**EXERCISE INPUT**
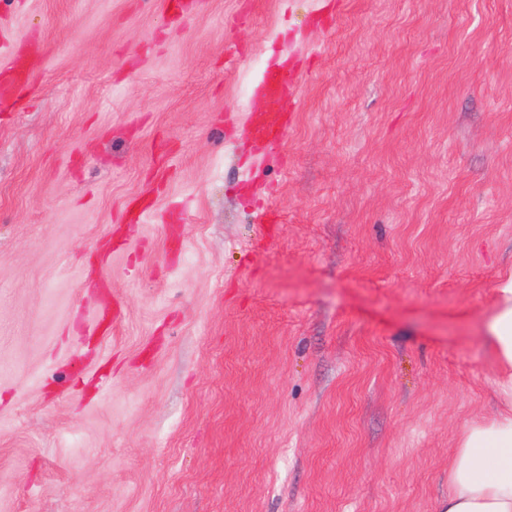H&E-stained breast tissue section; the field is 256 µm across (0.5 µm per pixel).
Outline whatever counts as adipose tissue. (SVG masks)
Returning a JSON list of instances; mask_svg holds the SVG:
<instances>
[{
	"mask_svg": "<svg viewBox=\"0 0 512 512\" xmlns=\"http://www.w3.org/2000/svg\"><path fill=\"white\" fill-rule=\"evenodd\" d=\"M487 337L496 356L499 408L462 434L441 512H512V278L496 288Z\"/></svg>",
	"mask_w": 512,
	"mask_h": 512,
	"instance_id": "obj_1",
	"label": "adipose tissue"
}]
</instances>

**PROBLEM DETAILS**
Exactly as written, give again every line from the one containing "Outline whatever counts" through the last line of the material above, and no other lines.

**OUTPUT FOR THIS TASK**
Outline whatever counts as adipose tissue. (SVG masks)
Returning a JSON list of instances; mask_svg holds the SVG:
<instances>
[{
	"mask_svg": "<svg viewBox=\"0 0 512 512\" xmlns=\"http://www.w3.org/2000/svg\"><path fill=\"white\" fill-rule=\"evenodd\" d=\"M487 337L496 356L499 408L462 434L441 512H512V278L496 288Z\"/></svg>",
	"mask_w": 512,
	"mask_h": 512,
	"instance_id": "obj_1",
	"label": "adipose tissue"
}]
</instances>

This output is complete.